[The task] Nothing outside the range is wanted. Repeat exactly the lines below from the one with "(224, 375) = (265, 175): none" through the one with "(419, 207) = (412, 315): none".

[Exercise data]
※
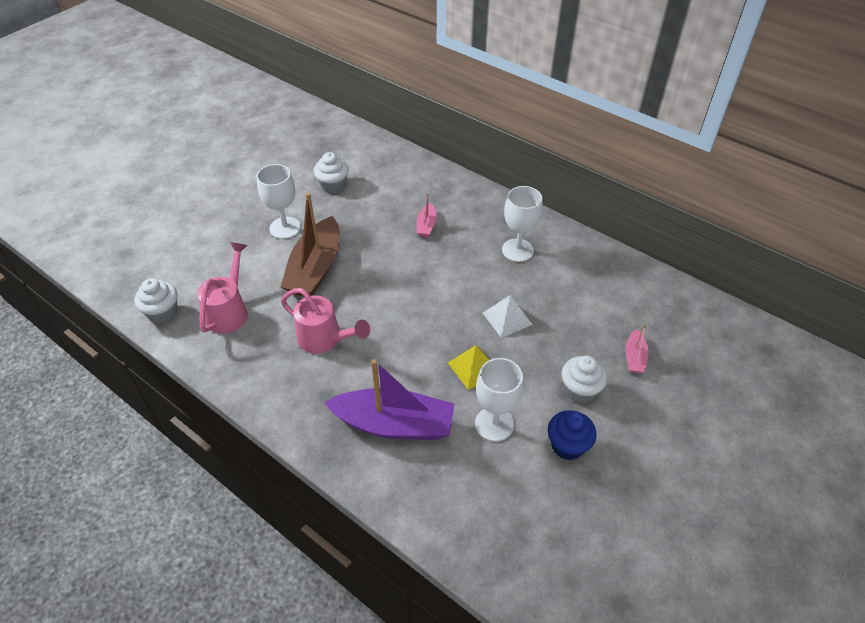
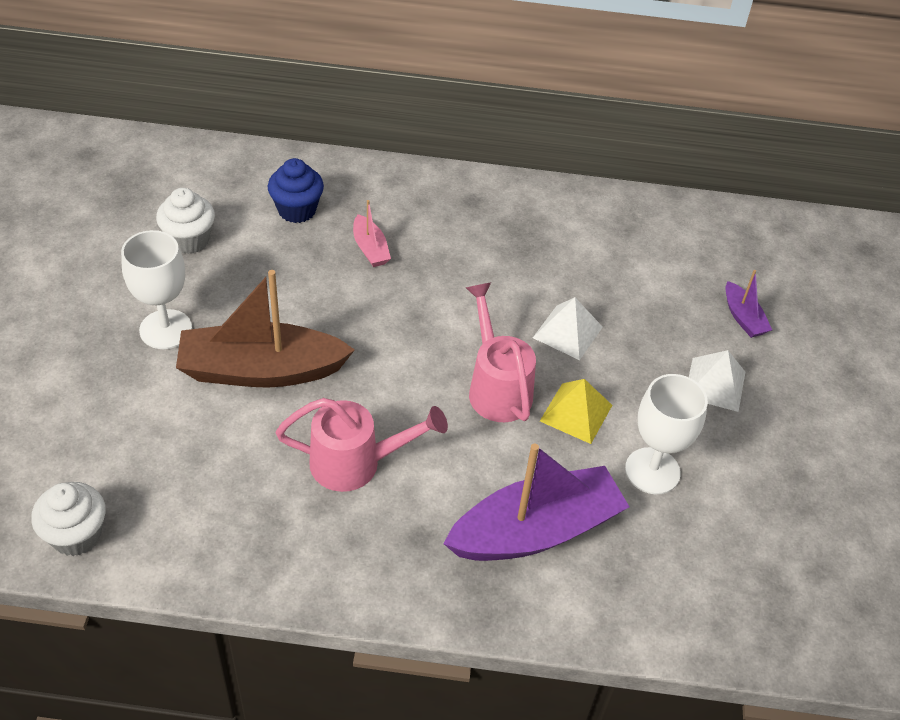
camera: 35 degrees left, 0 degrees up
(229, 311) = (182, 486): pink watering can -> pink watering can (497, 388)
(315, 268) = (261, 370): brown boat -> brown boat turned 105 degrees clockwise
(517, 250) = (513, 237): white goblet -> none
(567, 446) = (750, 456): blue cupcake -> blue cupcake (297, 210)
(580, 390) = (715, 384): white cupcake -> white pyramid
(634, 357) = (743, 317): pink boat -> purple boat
※
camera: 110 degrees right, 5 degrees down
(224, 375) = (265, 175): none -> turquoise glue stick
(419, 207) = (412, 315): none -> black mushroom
※
[Written answer]
(224, 375) = (265, 175): none -> turquoise glue stick
(419, 207) = (412, 315): none -> black mushroom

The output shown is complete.